→ **ASSIGNMENT**:
When a line of the listing below has the string "camera" in it, copy that line.

→ **DATA BELOW**:

_ _ _ _ _

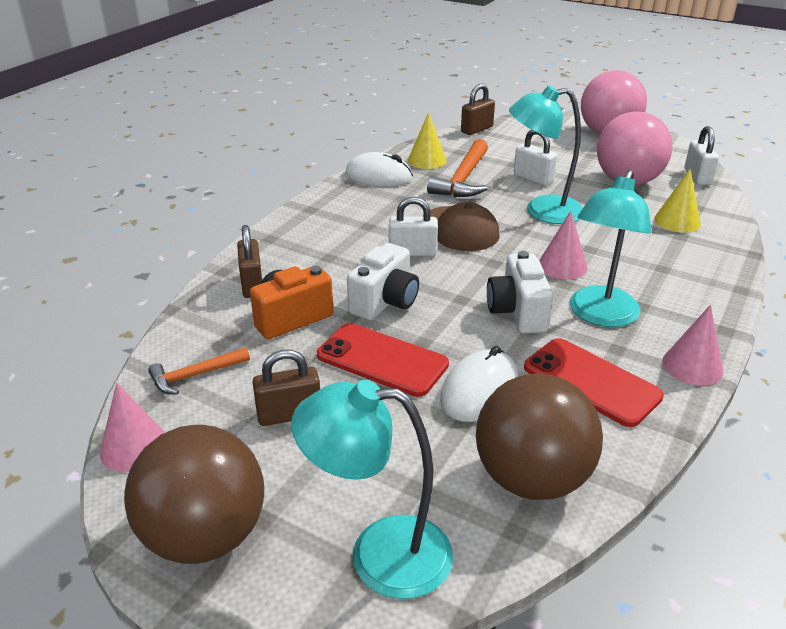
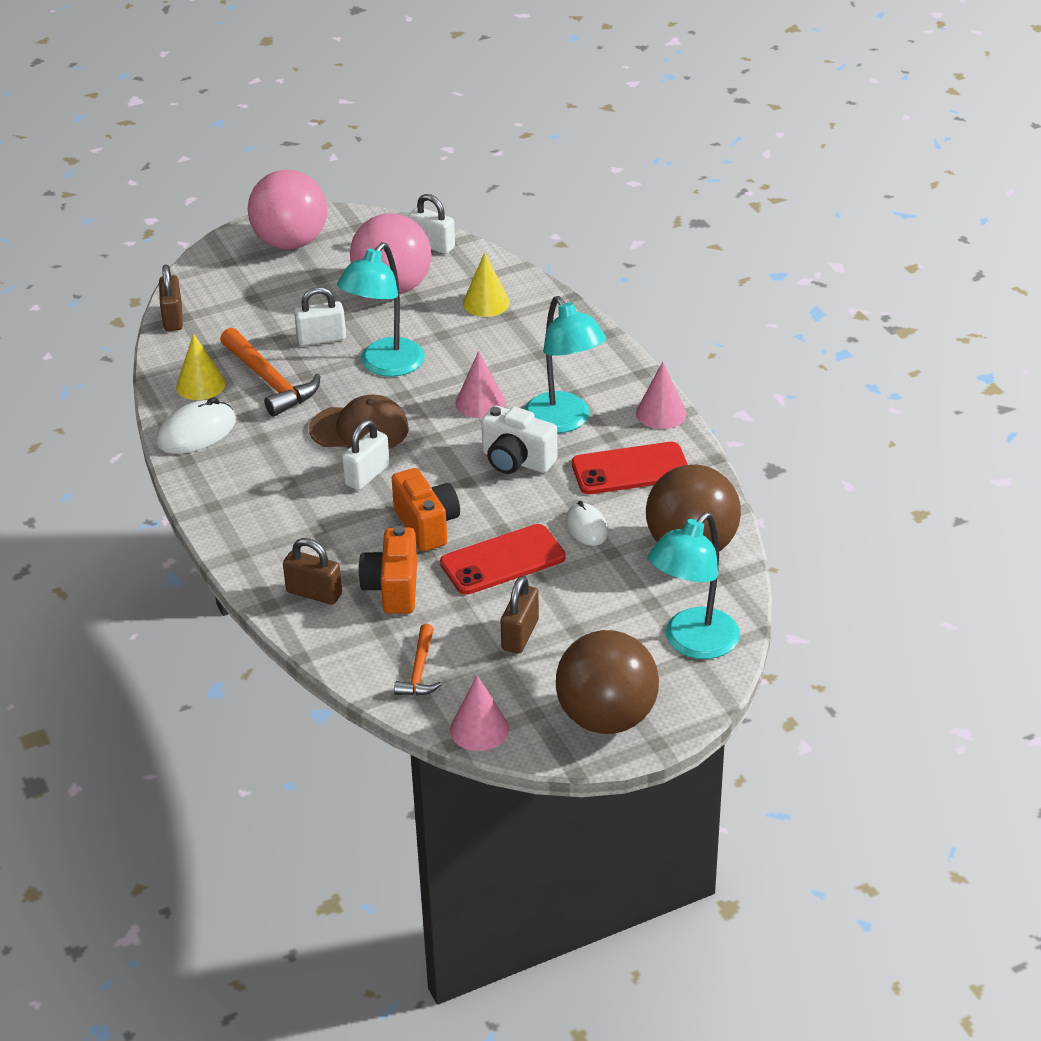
camera: 55 degrees left, 5 degrees up
(385, 302) = (427, 525): white camera -> orange camera
(479, 390) = (586, 527): white mouse -> white mouse, size x0.65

_ _ _ _ _

→ **TASK OUTPUT**:
camera: 55 degrees left, 5 degrees up
(385, 302) = (427, 525): white camera -> orange camera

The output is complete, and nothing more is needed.